## INSTRUCTIONS FOR THE TASK
When the line containing "blue square: (503, 371) -> (586, 421), moved" is found in the data below, copy it and each line after it through the line containing "pink line: (26, 14) -> (55, 19), moved", exactly and with no others.

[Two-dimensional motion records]
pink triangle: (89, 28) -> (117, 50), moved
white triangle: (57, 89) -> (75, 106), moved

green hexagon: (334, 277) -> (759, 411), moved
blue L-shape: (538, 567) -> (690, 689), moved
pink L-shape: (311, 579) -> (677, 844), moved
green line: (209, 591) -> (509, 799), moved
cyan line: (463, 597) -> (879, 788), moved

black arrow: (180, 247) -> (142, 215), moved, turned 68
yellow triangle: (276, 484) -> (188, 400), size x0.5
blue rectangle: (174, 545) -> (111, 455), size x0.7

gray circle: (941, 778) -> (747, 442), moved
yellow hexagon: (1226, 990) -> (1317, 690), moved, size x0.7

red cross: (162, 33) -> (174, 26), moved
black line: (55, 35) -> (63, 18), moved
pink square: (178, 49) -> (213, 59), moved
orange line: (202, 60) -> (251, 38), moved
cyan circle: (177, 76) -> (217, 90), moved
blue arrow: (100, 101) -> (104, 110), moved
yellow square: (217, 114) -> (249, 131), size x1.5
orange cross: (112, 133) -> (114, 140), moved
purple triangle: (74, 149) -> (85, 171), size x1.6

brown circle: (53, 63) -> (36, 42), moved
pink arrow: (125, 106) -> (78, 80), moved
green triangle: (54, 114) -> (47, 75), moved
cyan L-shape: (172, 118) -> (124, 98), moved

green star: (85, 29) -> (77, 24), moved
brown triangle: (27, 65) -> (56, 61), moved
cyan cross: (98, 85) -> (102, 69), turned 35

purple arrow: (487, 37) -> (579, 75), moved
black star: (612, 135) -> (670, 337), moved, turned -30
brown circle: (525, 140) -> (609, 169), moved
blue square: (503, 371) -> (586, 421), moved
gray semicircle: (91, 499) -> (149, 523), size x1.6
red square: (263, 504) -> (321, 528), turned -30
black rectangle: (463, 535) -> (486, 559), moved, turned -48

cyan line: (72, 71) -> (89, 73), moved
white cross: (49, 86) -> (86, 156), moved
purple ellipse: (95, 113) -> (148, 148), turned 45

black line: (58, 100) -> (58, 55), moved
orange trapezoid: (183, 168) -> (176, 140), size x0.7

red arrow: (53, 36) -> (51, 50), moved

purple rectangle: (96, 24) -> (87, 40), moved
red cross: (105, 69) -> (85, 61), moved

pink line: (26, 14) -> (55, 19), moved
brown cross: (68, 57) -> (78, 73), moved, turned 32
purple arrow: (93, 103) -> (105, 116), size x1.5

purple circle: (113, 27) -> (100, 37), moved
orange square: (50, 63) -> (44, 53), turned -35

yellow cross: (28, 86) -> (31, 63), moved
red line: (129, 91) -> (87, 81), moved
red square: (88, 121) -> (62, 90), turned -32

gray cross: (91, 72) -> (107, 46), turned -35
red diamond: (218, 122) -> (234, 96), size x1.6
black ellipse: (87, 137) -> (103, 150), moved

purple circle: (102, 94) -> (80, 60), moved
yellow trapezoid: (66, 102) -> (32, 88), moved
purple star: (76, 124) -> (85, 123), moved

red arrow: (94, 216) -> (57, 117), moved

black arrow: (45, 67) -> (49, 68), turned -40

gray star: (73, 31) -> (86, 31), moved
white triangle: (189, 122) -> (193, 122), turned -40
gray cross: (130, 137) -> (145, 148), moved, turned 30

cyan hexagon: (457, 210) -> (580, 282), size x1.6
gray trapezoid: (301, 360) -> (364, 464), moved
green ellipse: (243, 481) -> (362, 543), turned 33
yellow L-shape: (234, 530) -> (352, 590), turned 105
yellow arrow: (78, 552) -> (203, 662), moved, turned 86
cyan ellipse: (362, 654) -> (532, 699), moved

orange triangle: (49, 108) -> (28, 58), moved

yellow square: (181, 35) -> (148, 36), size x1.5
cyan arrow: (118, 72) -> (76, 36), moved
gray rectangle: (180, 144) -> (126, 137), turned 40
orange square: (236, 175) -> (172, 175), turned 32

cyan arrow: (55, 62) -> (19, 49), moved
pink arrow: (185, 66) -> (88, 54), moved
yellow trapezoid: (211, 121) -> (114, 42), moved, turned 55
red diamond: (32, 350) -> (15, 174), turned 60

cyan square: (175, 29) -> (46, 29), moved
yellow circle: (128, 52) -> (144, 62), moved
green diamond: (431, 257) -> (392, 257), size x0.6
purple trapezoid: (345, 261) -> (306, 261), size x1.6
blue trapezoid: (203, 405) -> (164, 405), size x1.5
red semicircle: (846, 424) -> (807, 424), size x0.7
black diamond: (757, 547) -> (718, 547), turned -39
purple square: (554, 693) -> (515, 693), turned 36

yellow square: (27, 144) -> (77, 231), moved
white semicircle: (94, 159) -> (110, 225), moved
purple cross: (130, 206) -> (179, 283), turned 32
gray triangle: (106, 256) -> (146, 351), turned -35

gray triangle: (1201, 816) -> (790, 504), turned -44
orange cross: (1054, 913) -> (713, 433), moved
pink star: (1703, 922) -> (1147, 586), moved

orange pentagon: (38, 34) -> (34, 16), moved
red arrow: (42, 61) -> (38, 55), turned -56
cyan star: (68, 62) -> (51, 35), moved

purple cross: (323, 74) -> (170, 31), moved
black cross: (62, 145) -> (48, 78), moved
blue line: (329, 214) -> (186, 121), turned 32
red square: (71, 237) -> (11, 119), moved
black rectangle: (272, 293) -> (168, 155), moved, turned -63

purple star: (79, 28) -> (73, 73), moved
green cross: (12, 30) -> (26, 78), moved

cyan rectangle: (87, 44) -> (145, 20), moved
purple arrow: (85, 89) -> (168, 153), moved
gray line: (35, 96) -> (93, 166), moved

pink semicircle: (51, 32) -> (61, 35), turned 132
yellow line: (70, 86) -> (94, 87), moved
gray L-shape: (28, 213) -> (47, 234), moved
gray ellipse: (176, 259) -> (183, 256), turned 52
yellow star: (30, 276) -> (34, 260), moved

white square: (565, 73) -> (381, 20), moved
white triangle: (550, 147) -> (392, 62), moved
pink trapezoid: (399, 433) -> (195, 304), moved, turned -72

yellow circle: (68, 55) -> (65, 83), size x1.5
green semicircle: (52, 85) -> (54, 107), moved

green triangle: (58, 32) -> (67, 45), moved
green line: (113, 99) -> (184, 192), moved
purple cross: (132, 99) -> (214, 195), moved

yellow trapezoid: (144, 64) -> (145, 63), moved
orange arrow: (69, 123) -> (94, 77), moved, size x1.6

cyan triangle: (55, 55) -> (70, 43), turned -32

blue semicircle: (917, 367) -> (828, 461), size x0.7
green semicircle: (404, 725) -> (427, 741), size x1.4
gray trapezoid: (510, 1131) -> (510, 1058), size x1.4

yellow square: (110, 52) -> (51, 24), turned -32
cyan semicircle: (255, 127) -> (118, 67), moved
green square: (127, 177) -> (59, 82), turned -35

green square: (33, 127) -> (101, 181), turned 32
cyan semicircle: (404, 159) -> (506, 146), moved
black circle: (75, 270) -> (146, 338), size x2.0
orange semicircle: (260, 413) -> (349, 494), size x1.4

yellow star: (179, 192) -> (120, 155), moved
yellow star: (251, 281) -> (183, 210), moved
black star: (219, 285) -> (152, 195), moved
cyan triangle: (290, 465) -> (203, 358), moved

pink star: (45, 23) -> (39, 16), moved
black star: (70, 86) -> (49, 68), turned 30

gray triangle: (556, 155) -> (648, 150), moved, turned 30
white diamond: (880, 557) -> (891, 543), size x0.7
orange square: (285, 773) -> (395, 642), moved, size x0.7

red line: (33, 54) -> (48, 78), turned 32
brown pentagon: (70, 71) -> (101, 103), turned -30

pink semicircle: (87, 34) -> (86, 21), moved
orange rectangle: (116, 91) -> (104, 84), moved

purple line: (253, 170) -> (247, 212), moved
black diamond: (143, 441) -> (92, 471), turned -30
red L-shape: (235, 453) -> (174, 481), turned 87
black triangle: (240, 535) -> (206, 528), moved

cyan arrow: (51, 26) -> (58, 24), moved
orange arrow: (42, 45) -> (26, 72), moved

## SOLUTION
blue square: (503, 371) -> (586, 421), moved
gray semicircle: (91, 499) -> (149, 523), size x1.6
red square: (263, 504) -> (321, 528), turned -30
black rectangle: (463, 535) -> (486, 559), moved, turned -48

cyan line: (72, 71) -> (89, 73), moved
white cross: (49, 86) -> (86, 156), moved
purple ellipse: (95, 113) -> (148, 148), turned 45

black line: (58, 100) -> (58, 55), moved
orange trapezoid: (183, 168) -> (176, 140), size x0.7

red arrow: (53, 36) -> (51, 50), moved

purple rectangle: (96, 24) -> (87, 40), moved
red cross: (105, 69) -> (85, 61), moved

pink line: (26, 14) -> (55, 19), moved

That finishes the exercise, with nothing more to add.